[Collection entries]
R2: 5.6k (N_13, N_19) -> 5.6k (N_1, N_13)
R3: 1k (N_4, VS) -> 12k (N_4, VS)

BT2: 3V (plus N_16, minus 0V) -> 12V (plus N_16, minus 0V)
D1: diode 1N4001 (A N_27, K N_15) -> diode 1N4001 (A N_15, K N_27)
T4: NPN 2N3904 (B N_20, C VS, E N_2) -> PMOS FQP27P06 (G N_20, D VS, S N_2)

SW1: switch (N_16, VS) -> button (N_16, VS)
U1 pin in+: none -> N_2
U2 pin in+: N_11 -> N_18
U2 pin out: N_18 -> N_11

==

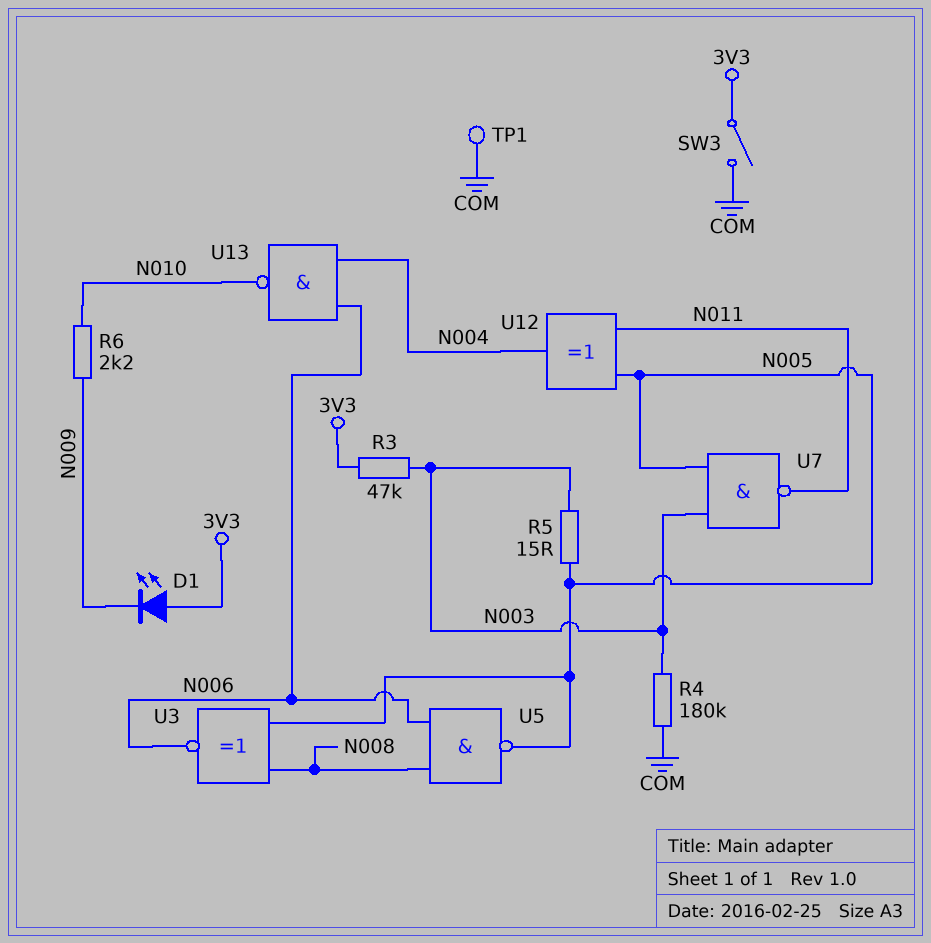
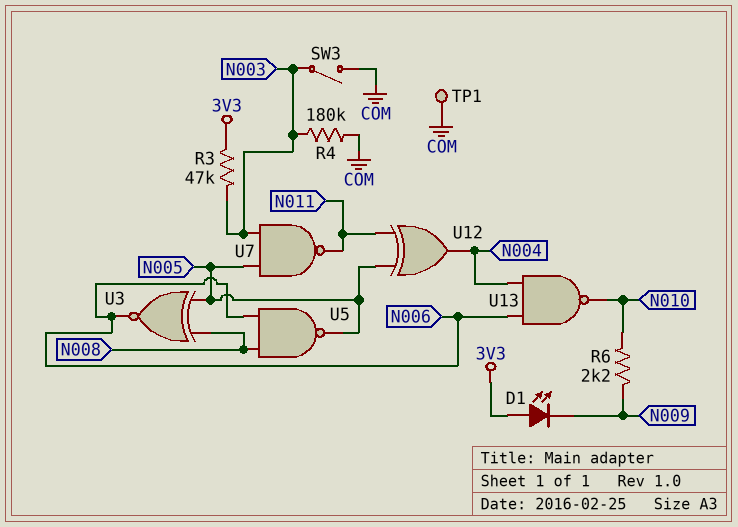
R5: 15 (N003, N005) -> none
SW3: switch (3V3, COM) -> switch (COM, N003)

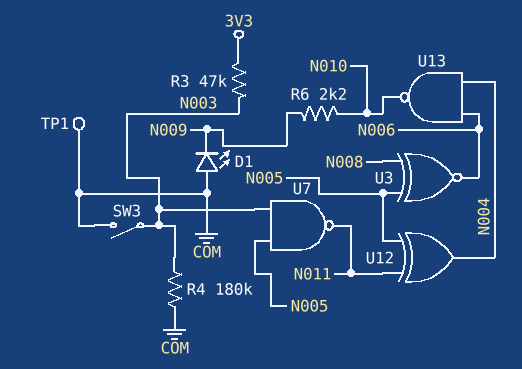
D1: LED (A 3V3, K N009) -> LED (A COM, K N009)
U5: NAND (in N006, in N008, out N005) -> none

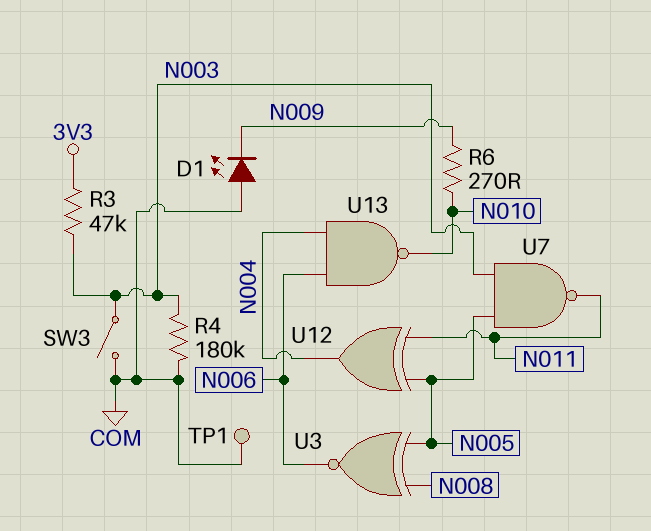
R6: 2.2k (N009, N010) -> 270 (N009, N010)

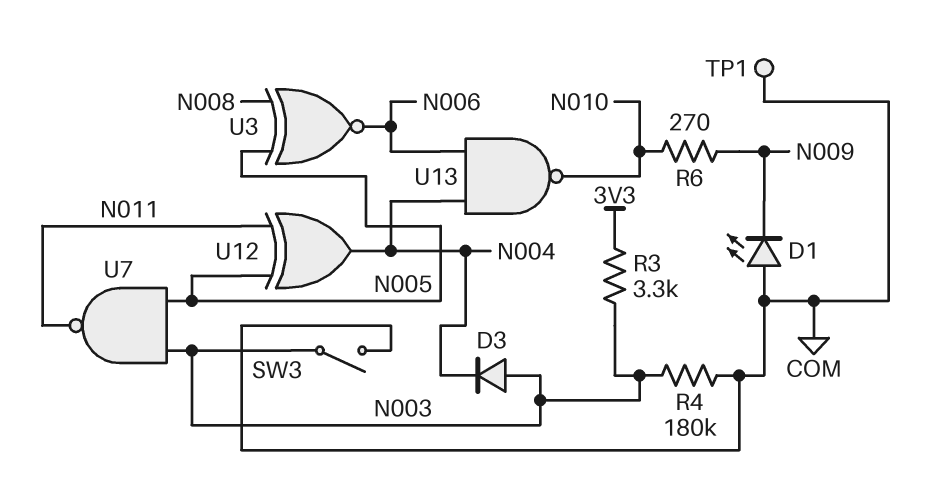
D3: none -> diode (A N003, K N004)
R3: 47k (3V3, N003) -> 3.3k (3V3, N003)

• [WHAT IS EXPECTED]
Using the data above, extract exactly the lines from the one that holds "SW1: switch (N_16, VS) -> button (N_16, VS)" to the one that holds "U2 pin out: N_18 -> N_11", both ends included, and no others.

• [ANSWER AREA]
SW1: switch (N_16, VS) -> button (N_16, VS)
U1 pin in+: none -> N_2
U2 pin in+: N_11 -> N_18
U2 pin out: N_18 -> N_11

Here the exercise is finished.